EXERCISE DESCRIPTION
Copy each entry below unchanged; the images do not go in the copy.

INFORMATION PROVIDED
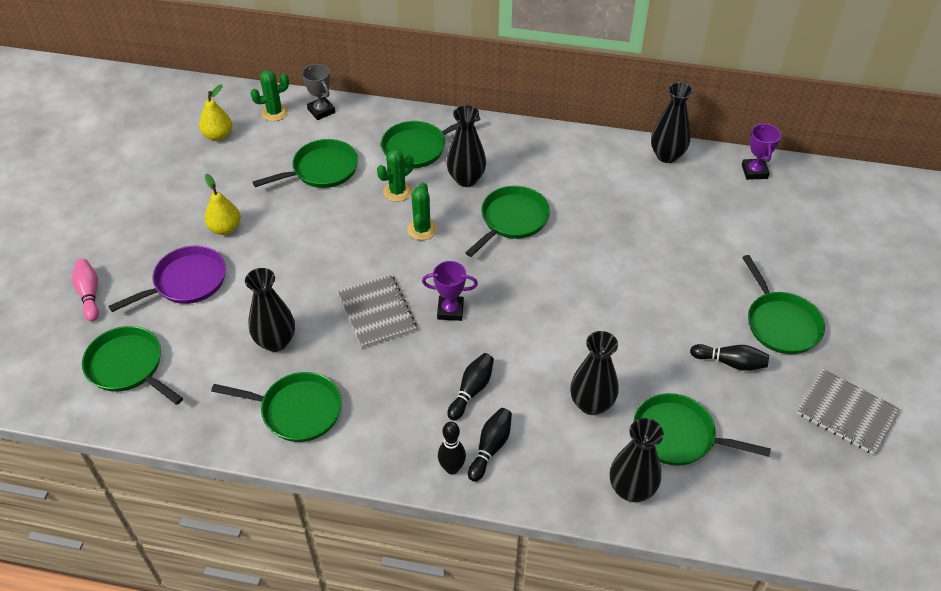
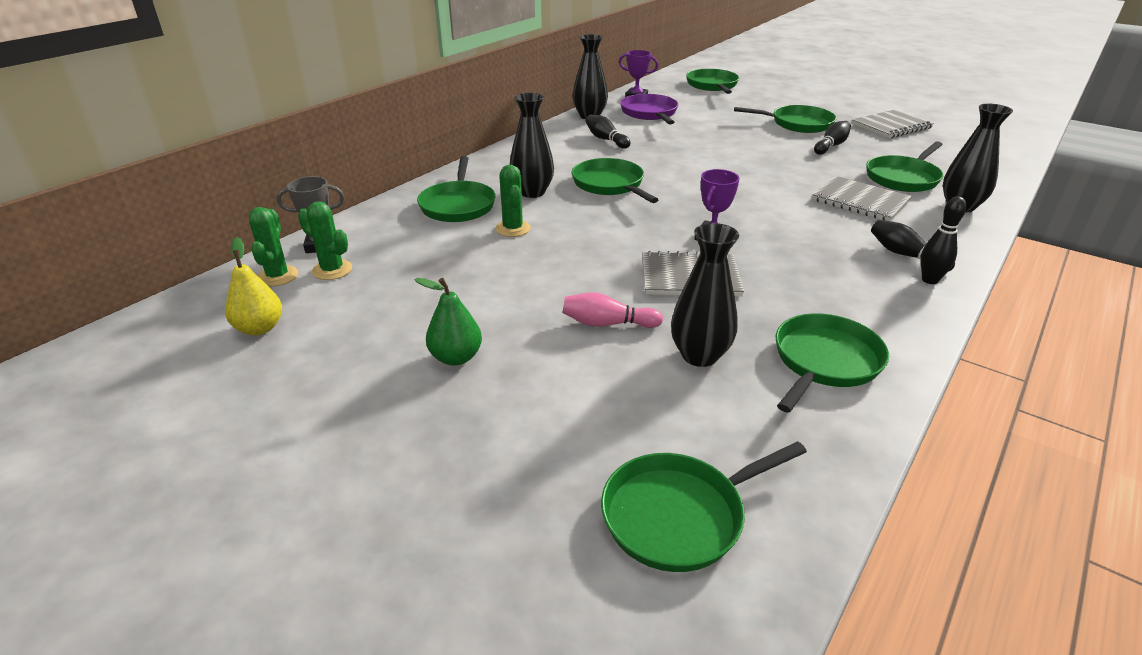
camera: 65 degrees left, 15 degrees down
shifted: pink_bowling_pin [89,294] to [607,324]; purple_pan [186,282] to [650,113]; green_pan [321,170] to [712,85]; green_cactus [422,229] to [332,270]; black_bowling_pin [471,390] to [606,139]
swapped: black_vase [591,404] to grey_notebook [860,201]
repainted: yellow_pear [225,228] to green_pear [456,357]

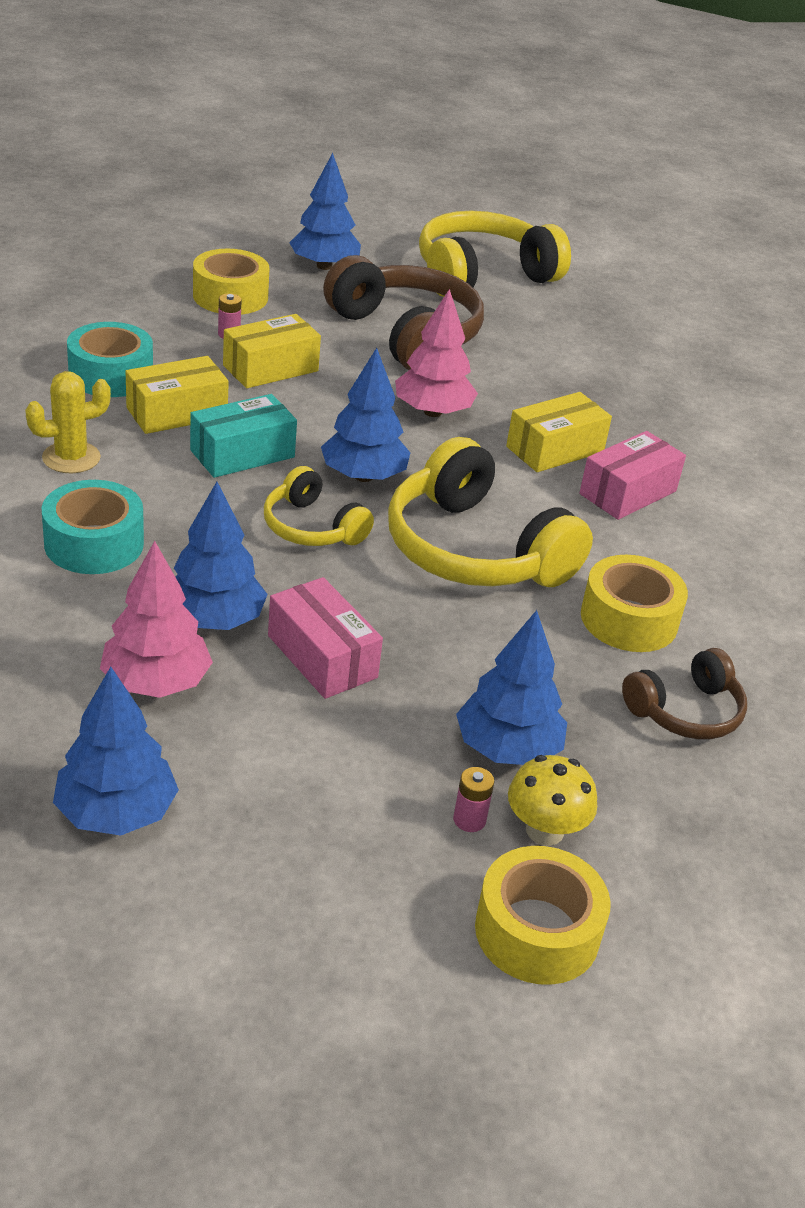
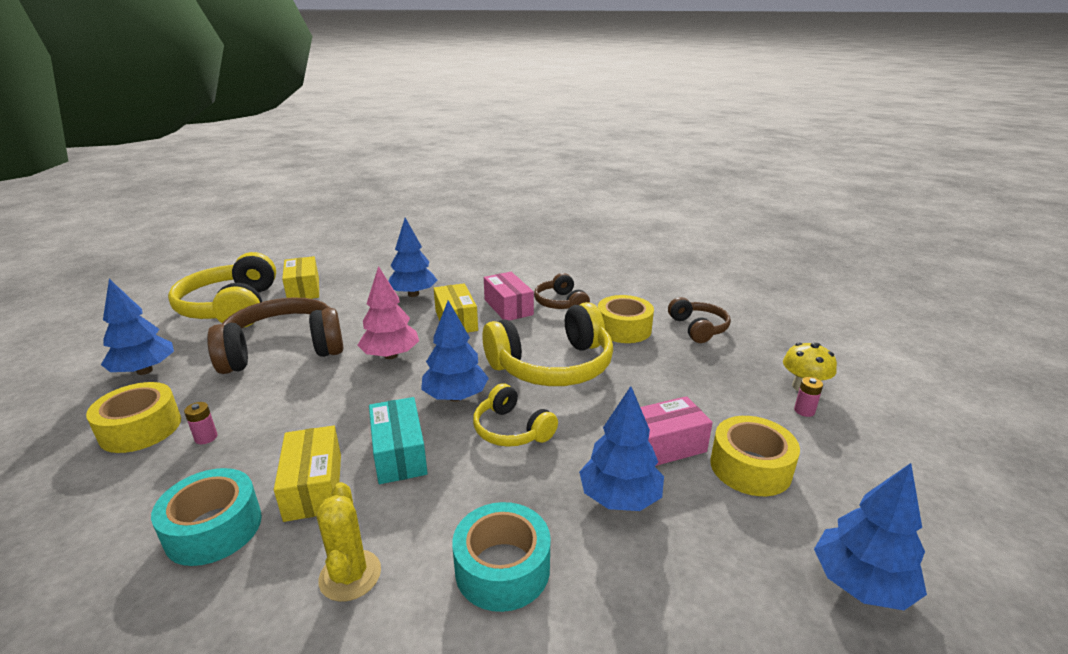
camera: 70 degrees left, 10 degrees down
gone: pink_tree [156,683]
new: brown_headphones [560,303]
shifted: yellow_box [270,368] to [303,289]; blue_tree [507,749] to [413,294]; yellow_tape [537,931] to [750,467]
rotated: yellow_headphones [312,527] = [511,430] 75 degrees clockwise

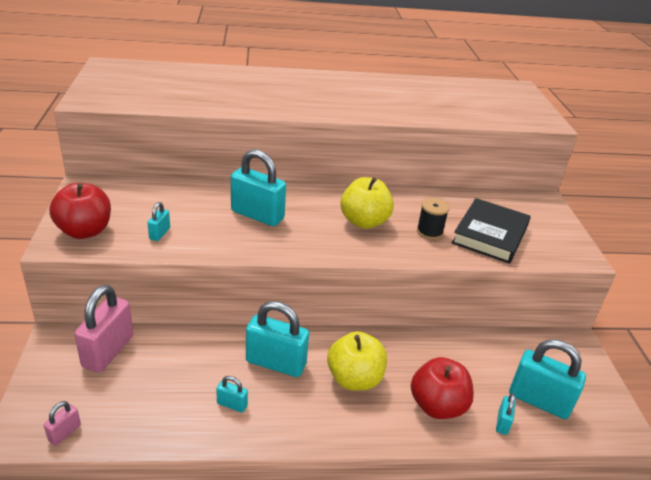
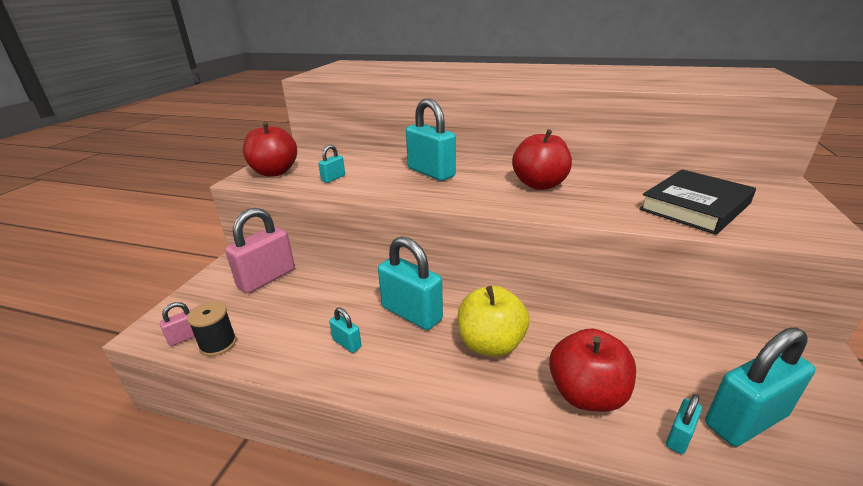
camera: 25 degrees right, 5 degrees down
shifted: black_spool [429,232] to [218,344]
repainted: yellow_apple [364,222] to red_apple [539,185]
rotated: turquoise_padlock [539,401] = [745,420] 75 degrees counterclockwise

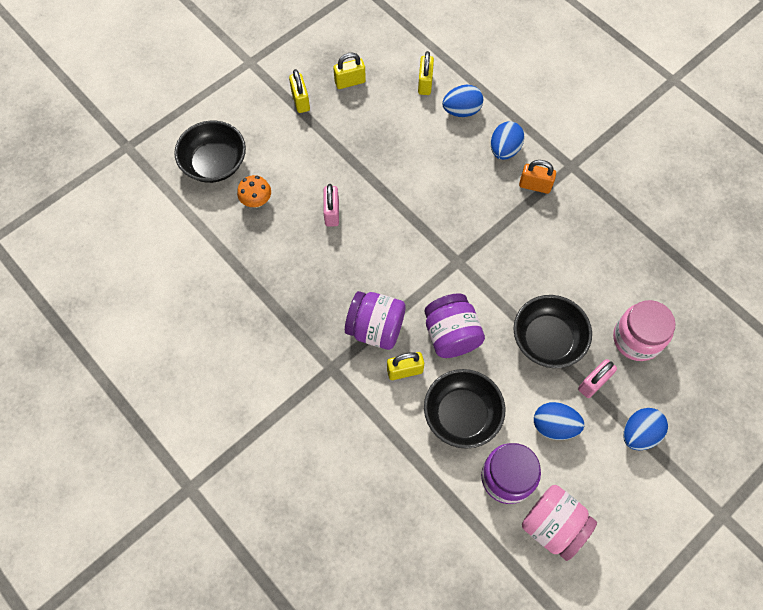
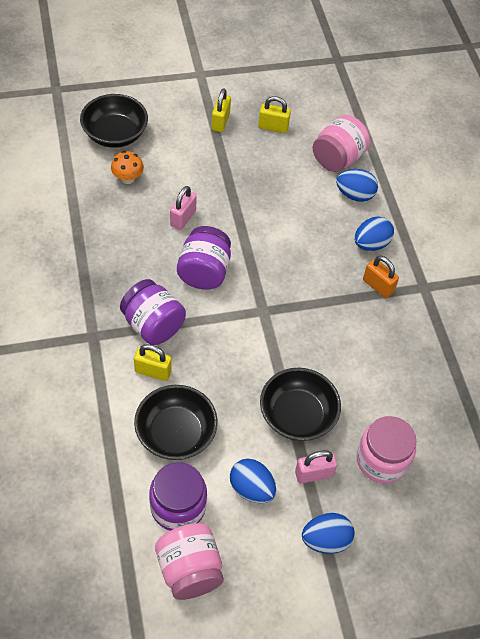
camera: 25 degrees right, 10 degrees down
shifted: purple_jar [451,335] to [204,272]
swapped: yellow_padlock [425,83] to pink_jar [337,159]

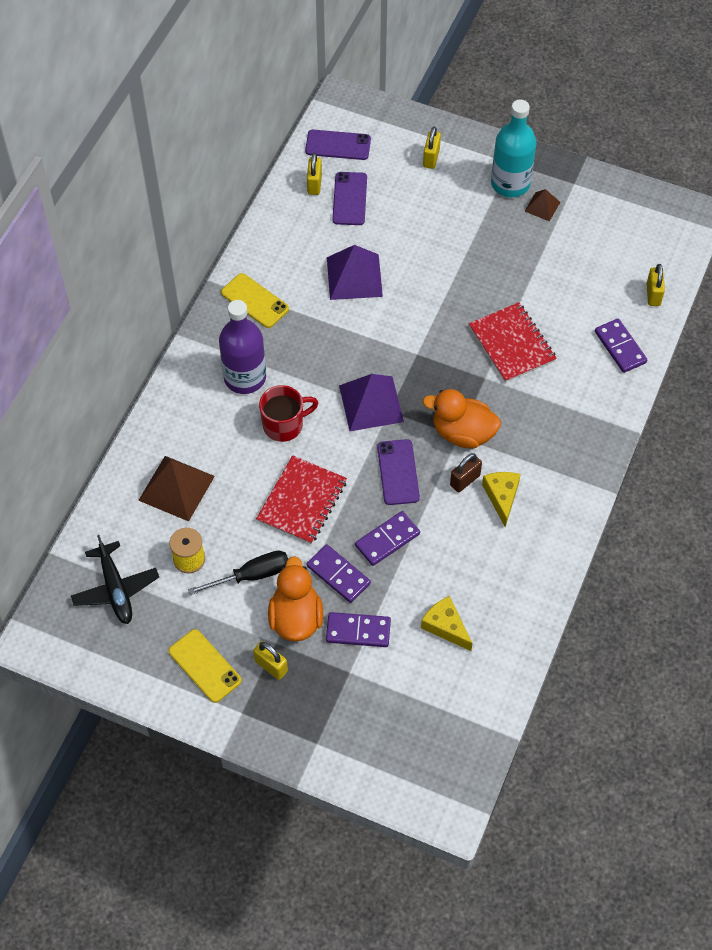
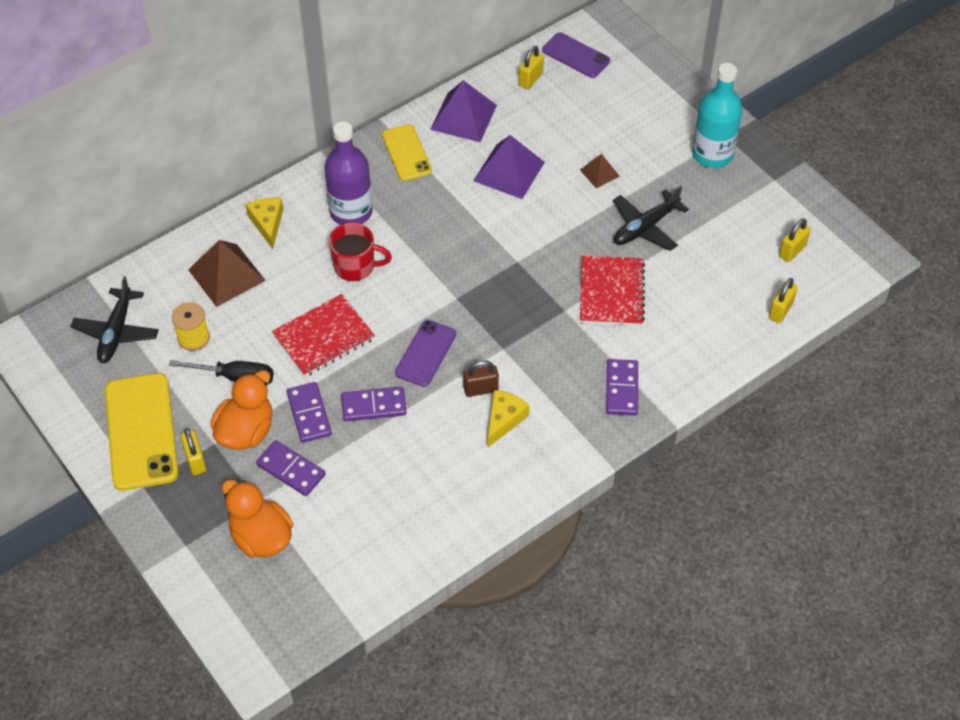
camera: 30 degrees right, 5 degrees down
gone: purple_phone [349,199]
new: black_plane [645,227]
shifted: purple_pyramid [371,403] to [463,117]; yellow_cheese [445,626] to [267,223]; orange_duck [462,433] to [261,537]; yellow_padlock [431,158] to [792,251]; brown_pyramid [542,206] to [599,173]; purple_domino [620,347] to [622,389]
scaled: yellow_phone [205,666] = [141,431] x1.67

EXPECTED OUTPUT
camera: 65 degrees left, 15 degrees down
shifted: pink_bowling_pin [89,294] to [607,324]; purple_pan [186,282] to [650,113]; green_pan [321,170] to [712,85]; green_cactus [422,229] to [332,270]; black_bowling_pin [471,390] to [606,139]
swapped: black_vase [591,404] to grey_notebook [860,201]
repainted: yellow_pear [225,228] to green_pear [456,357]

camera: 70 degrees left, 10 degrees down
gone: pink_tree [156,683]
new: brown_headphones [560,303]
shifted: yellow_box [270,368] to [303,289]; blue_tree [507,749] to [413,294]; yellow_tape [537,931] to [750,467]
rotated: yellow_headphones [312,527] = [511,430] 75 degrees clockwise

camera: 25 degrees right, 5 degrees down
shifted: black_spool [429,232] to [218,344]
repainted: yellow_apple [364,222] to red_apple [539,185]
rotated: turquoise_padlock [539,401] = [745,420] 75 degrees counterclockwise

camera: 25 degrees right, 10 degrees down
shifted: purple_jar [451,335] to [204,272]
swapped: yellow_padlock [425,83] to pink_jar [337,159]

camera: 30 degrees right, 5 degrees down
gone: purple_phone [349,199]
new: black_plane [645,227]
shifted: purple_pyramid [371,403] to [463,117]; yellow_cheese [445,626] to [267,223]; orange_duck [462,433] to [261,537]; yellow_padlock [431,158] to [792,251]; brown_pyramid [542,206] to [599,173]; purple_domino [620,347] to [622,389]
scaled: yellow_phone [205,666] = [141,431] x1.67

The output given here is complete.